» **Exercise**: In the records below, can you output the lines as a JSON list of strings, one string per line, starting with the line that contains "orange L-shape: moved 1 px right, 2 px down" and going on through the line that contains "yellow L-shape: moved 11 px up", both included and blank lines left out?
─── Data shown
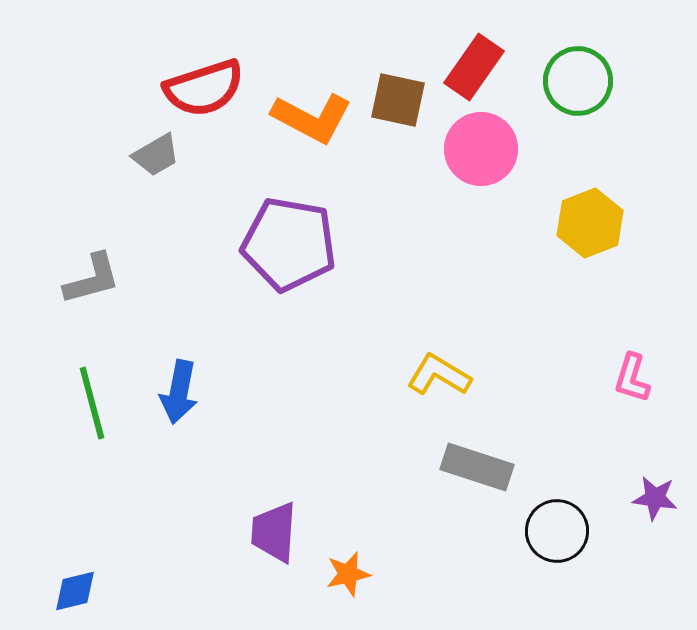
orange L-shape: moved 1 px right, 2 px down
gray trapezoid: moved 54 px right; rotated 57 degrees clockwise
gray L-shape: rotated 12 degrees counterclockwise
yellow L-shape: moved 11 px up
──────
─── Data shown
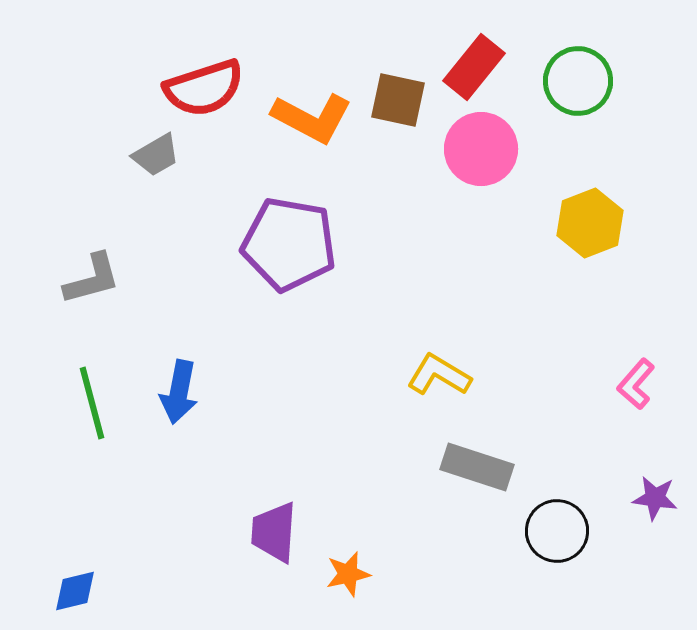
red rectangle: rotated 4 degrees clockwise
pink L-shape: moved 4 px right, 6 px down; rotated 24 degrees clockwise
──────
» **Completed task**:
[
  "orange L-shape: moved 1 px right, 2 px down",
  "gray trapezoid: moved 54 px right; rotated 57 degrees clockwise",
  "gray L-shape: rotated 12 degrees counterclockwise",
  "yellow L-shape: moved 11 px up"
]